• EXERCISE REQUIREMENTS: Please copy every record below exactly and leave out the pictures.

• RECORD EXTRACTS:
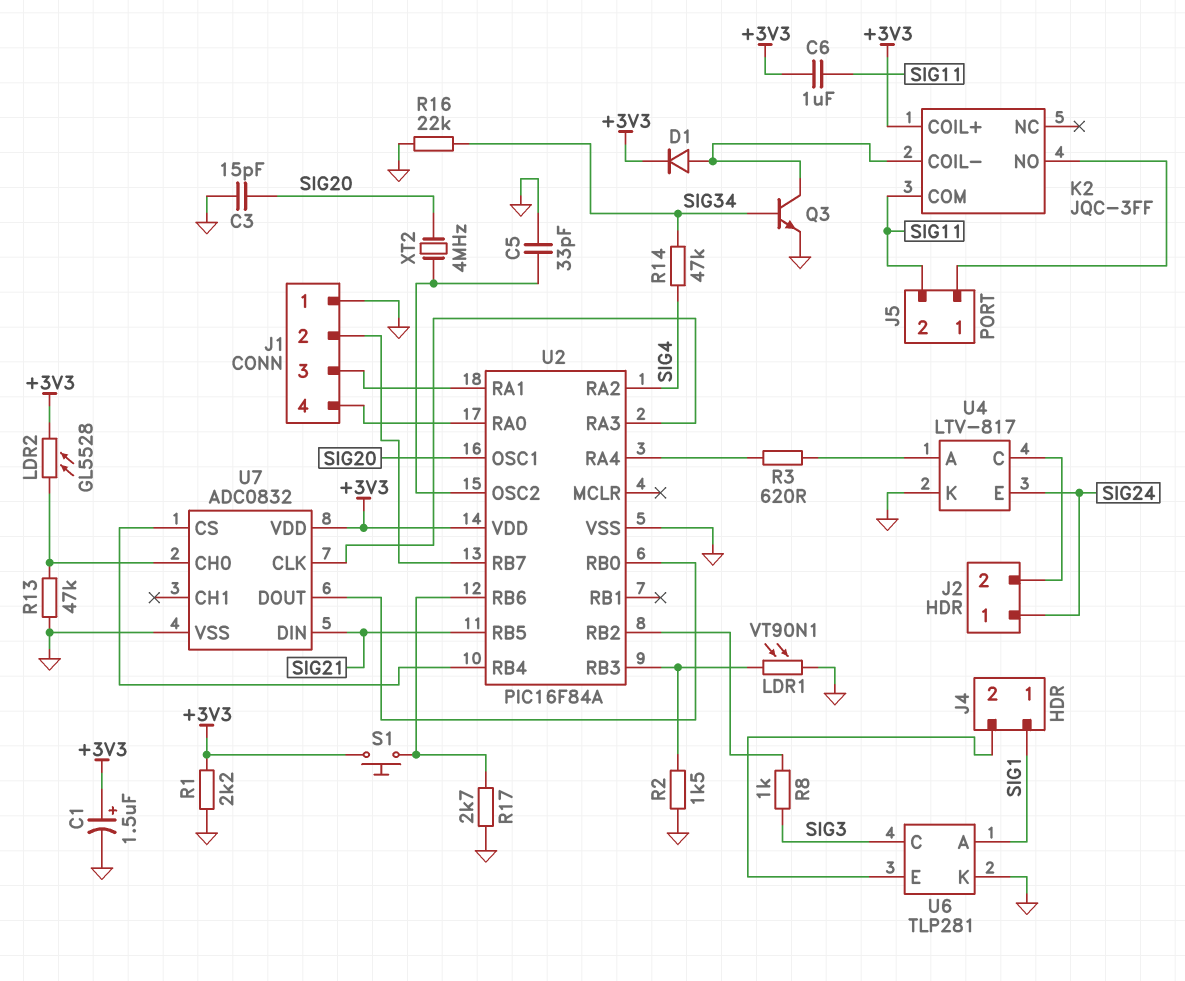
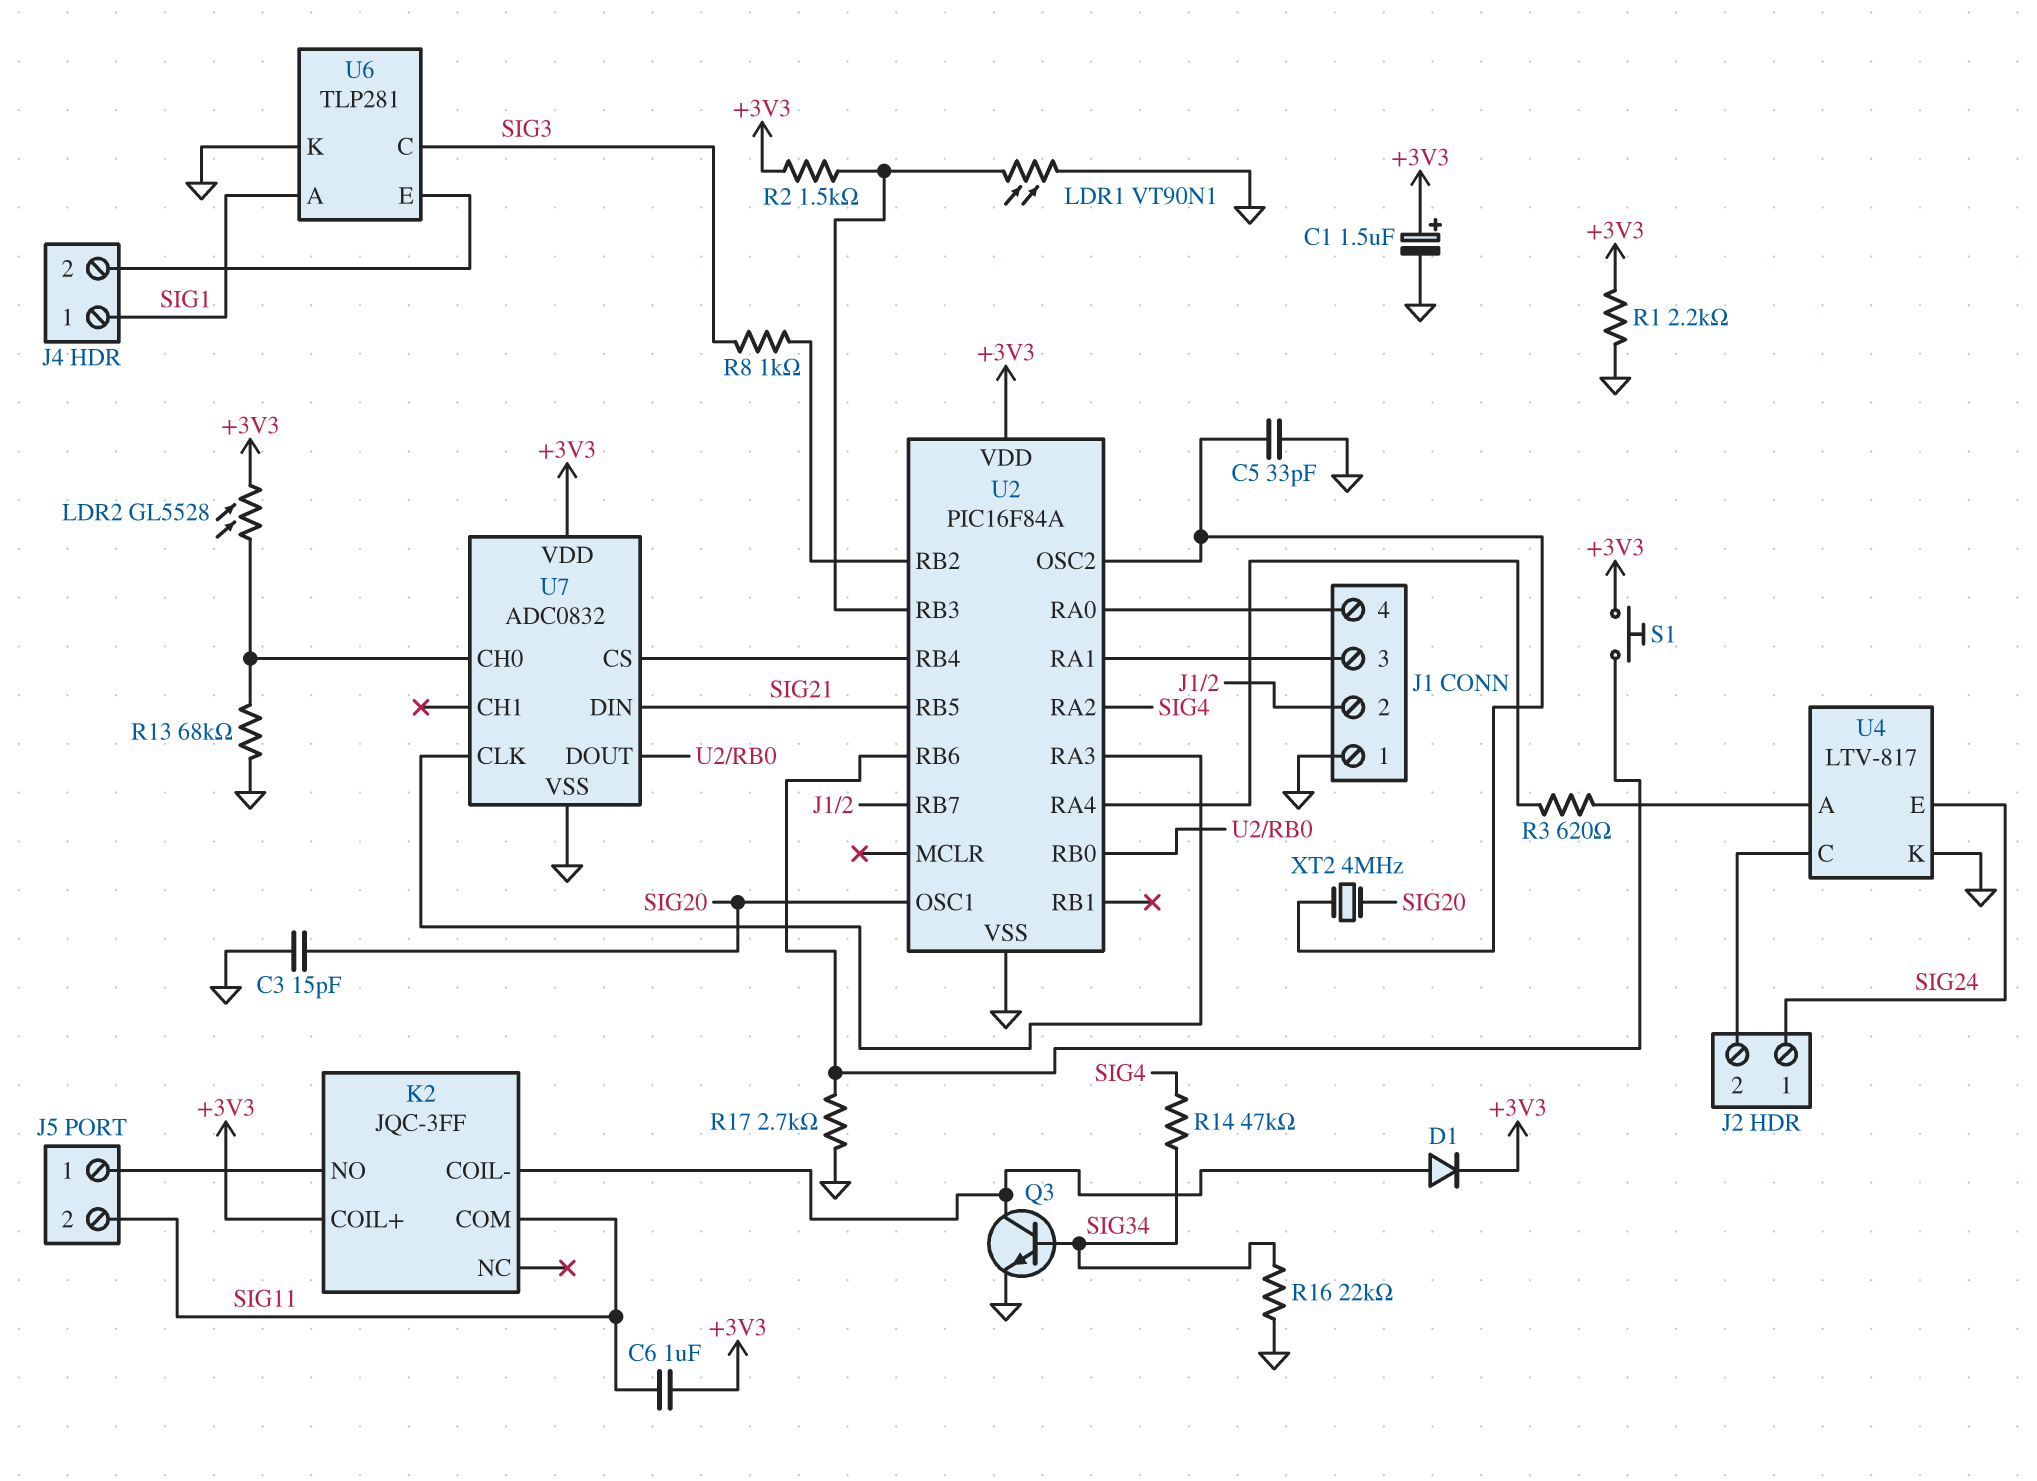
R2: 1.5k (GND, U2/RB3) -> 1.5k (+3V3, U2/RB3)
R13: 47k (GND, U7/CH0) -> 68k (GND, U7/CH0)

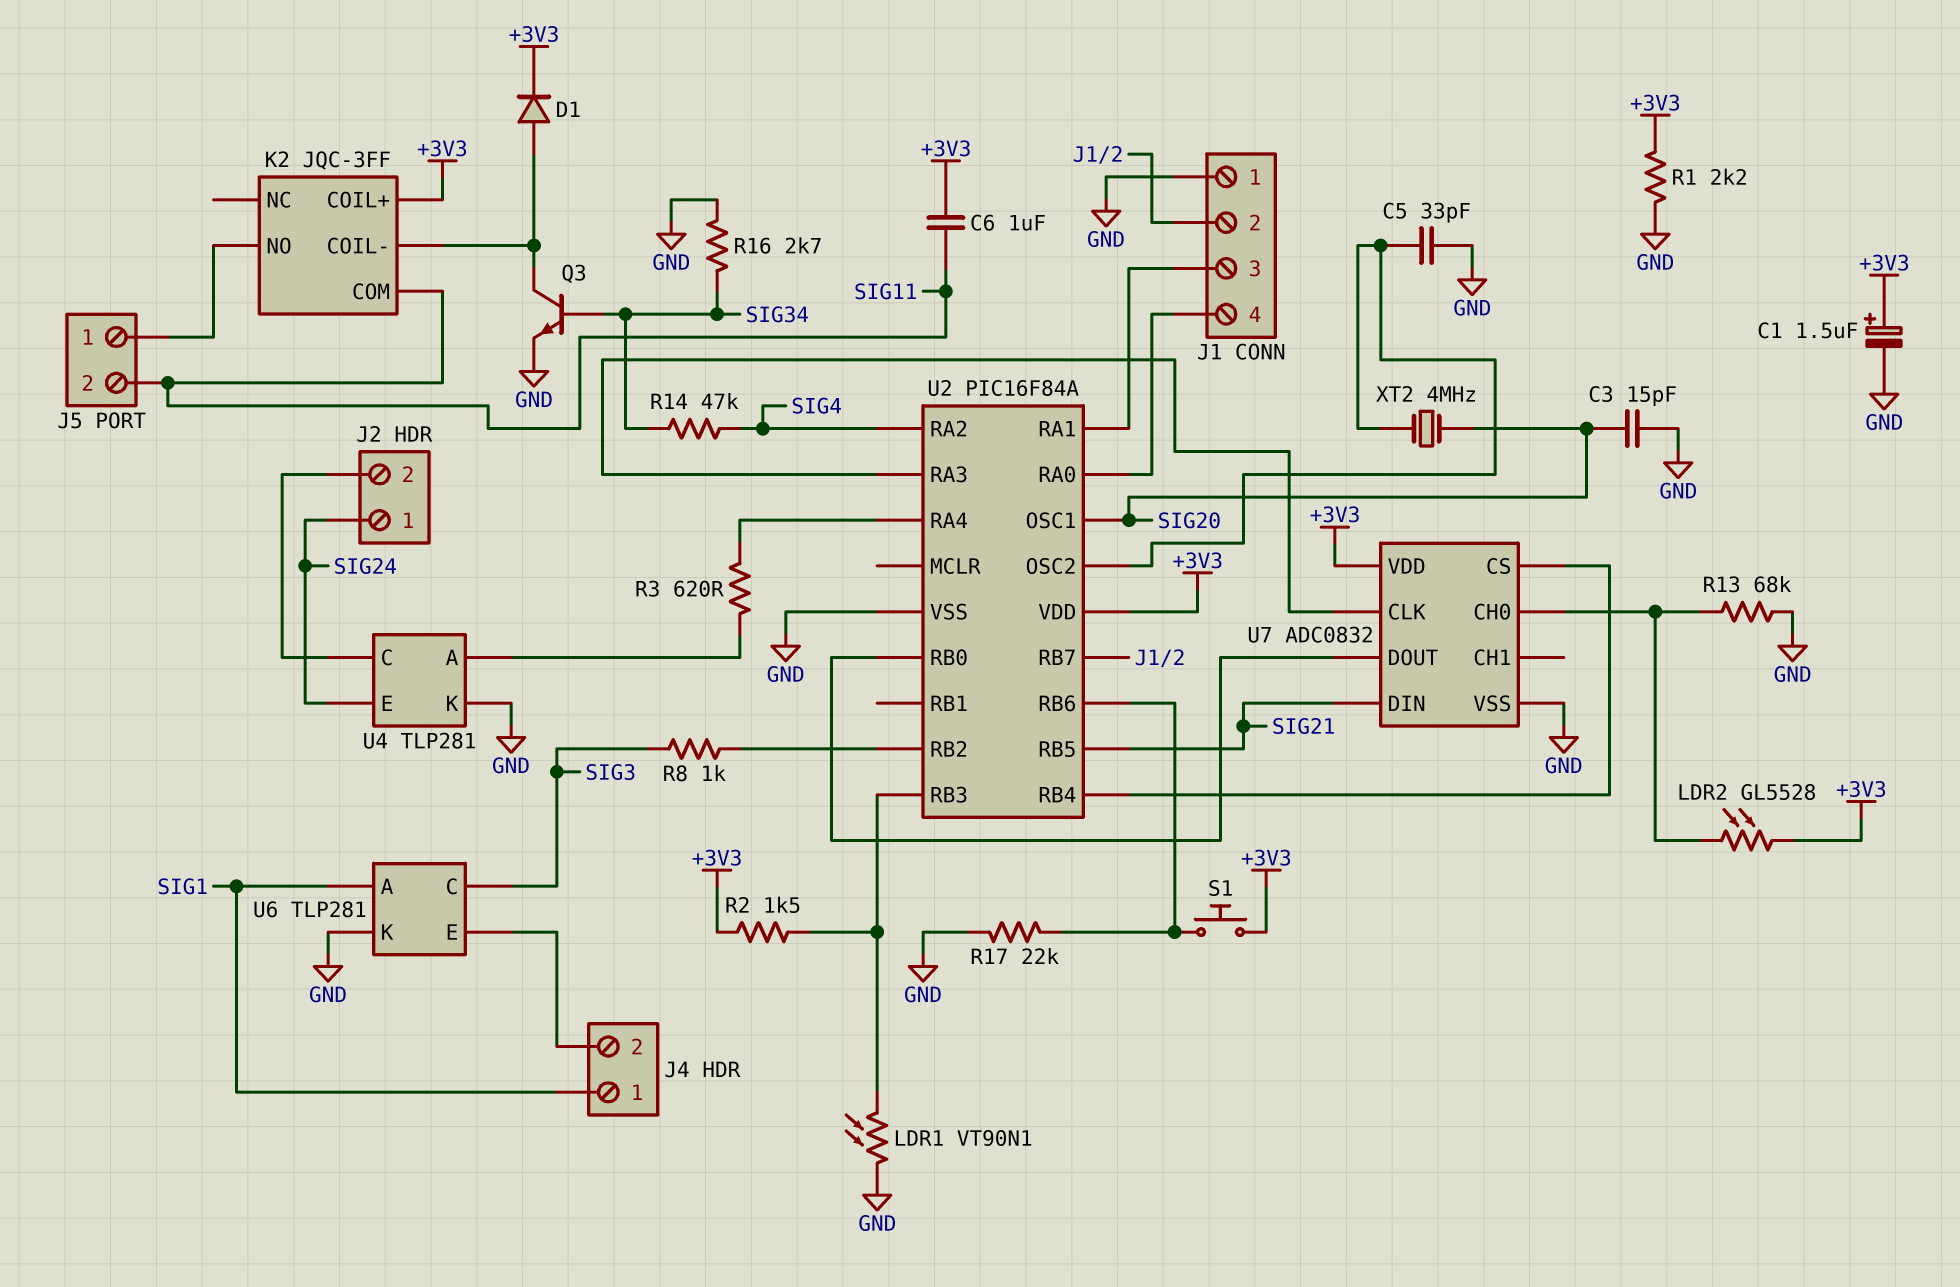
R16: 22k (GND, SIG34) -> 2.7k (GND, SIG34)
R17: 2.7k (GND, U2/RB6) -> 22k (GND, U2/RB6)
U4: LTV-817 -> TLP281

• REPLY TO THE EXERCISE:
R2: 1.5k (GND, U2/RB3) -> 1.5k (+3V3, U2/RB3)
R13: 47k (GND, U7/CH0) -> 68k (GND, U7/CH0)

R16: 22k (GND, SIG34) -> 2.7k (GND, SIG34)
R17: 2.7k (GND, U2/RB6) -> 22k (GND, U2/RB6)
U4: LTV-817 -> TLP281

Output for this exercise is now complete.